Content starts

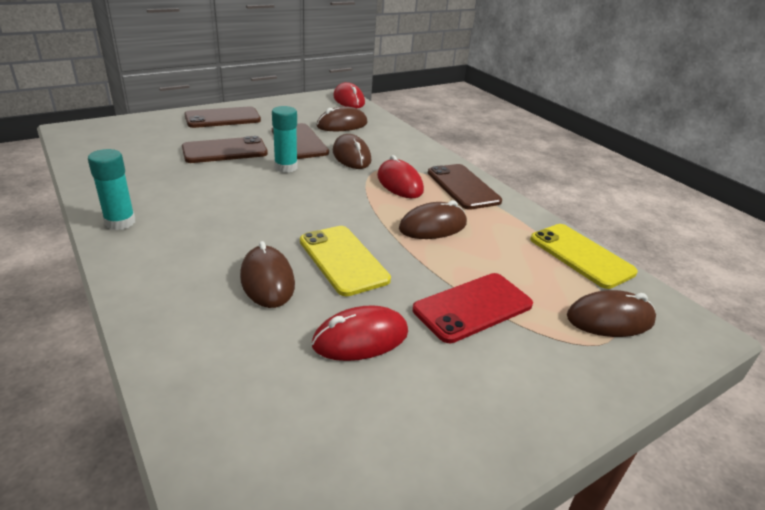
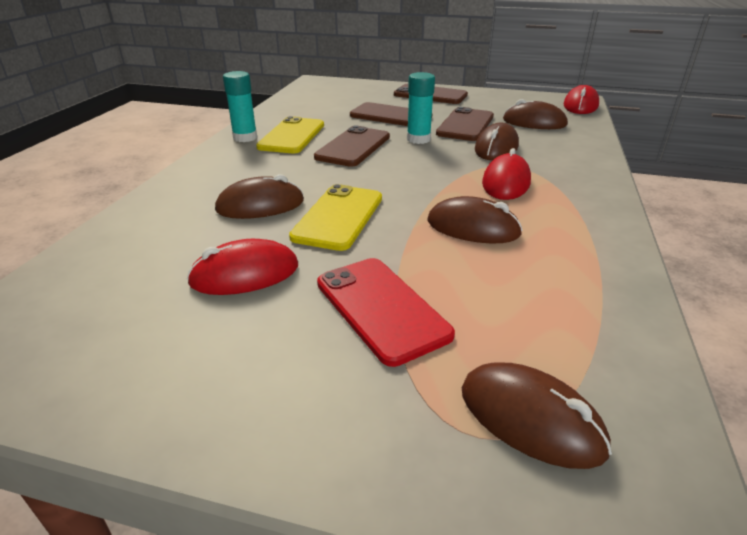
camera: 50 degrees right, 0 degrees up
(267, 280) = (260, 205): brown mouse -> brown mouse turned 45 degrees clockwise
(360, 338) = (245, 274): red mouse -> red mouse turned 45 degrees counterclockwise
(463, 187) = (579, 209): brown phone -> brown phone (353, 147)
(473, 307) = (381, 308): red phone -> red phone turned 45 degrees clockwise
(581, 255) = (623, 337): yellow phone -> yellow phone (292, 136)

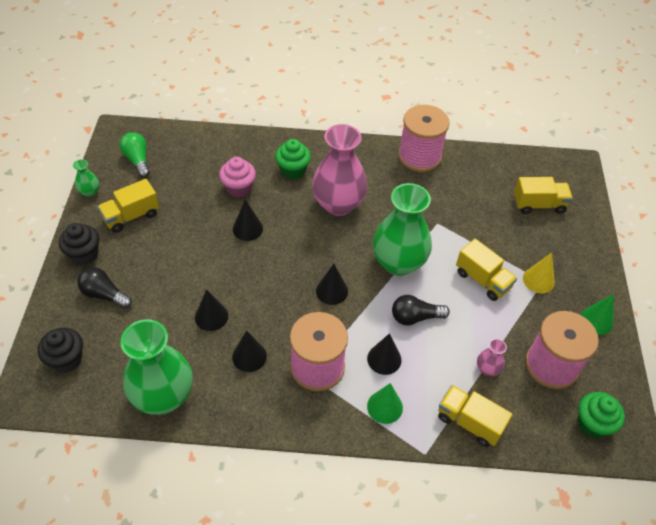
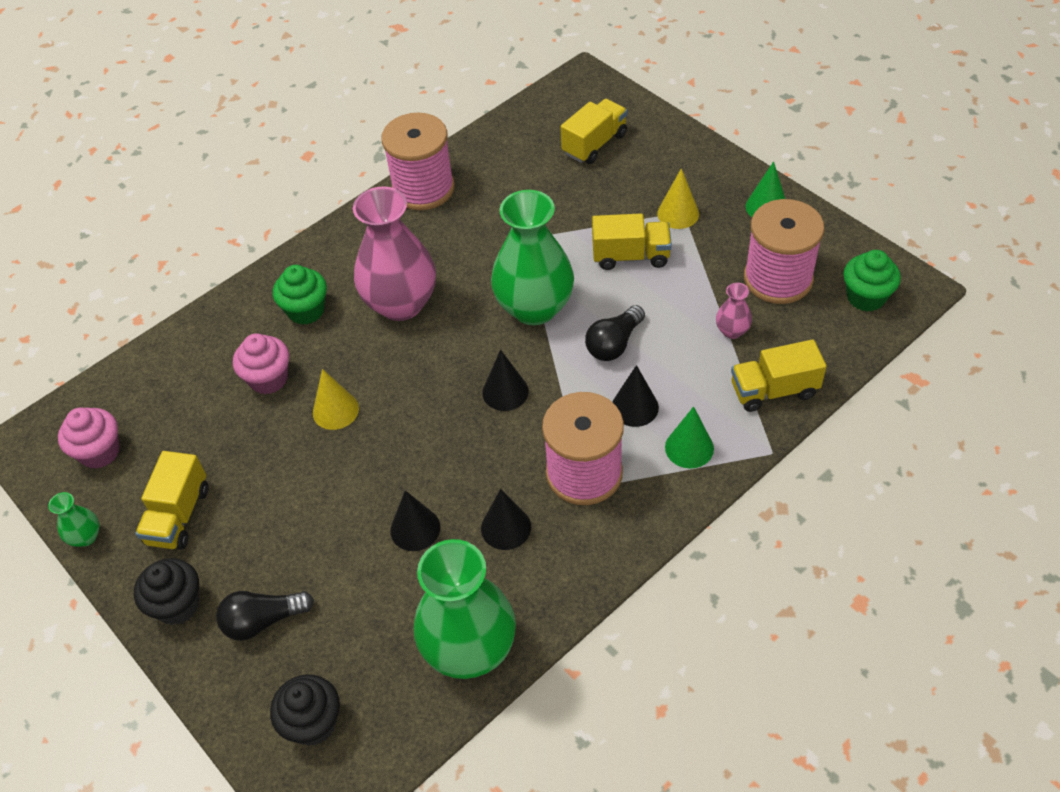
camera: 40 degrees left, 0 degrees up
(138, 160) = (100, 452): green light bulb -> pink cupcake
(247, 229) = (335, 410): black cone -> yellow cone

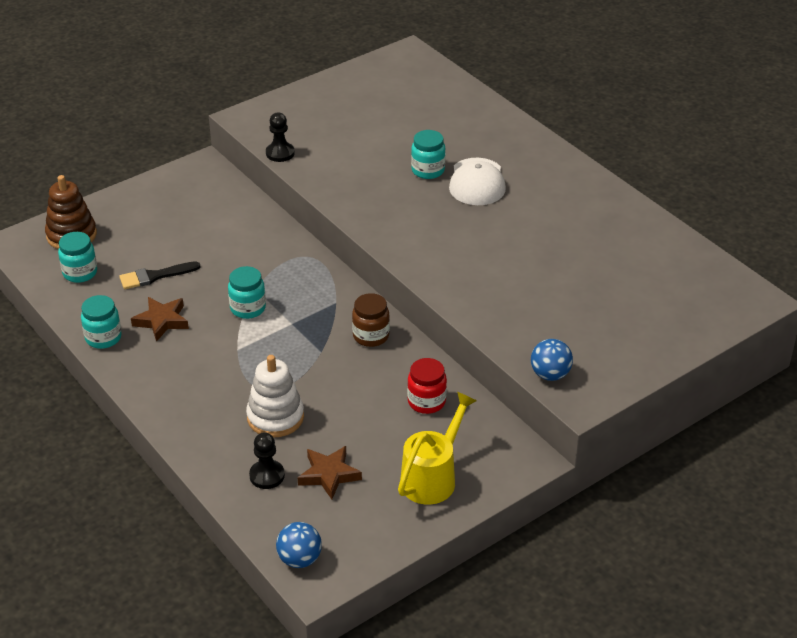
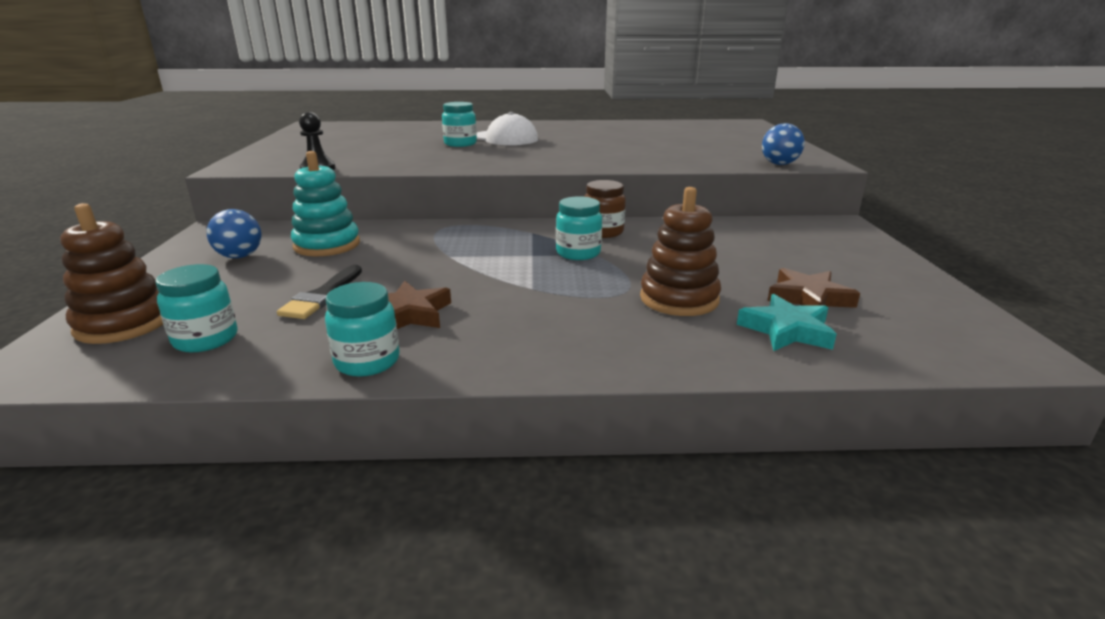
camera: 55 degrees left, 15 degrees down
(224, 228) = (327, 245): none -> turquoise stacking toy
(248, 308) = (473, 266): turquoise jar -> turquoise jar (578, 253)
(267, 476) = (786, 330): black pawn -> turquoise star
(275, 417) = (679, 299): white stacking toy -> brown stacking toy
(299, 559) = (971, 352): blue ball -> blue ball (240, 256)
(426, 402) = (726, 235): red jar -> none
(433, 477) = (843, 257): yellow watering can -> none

Content ends

Exercise details:
From the first line of the listing above, repeat every line through the one holding "(463, 187) = (579, 209): brown". Both ends count, and pictures stay out.

Your solution:
camera: 50 degrees right, 0 degrees up
(267, 280) = (260, 205): brown mouse -> brown mouse turned 45 degrees clockwise
(360, 338) = (245, 274): red mouse -> red mouse turned 45 degrees counterclockwise
(463, 187) = (579, 209): brown phone -> brown phone (353, 147)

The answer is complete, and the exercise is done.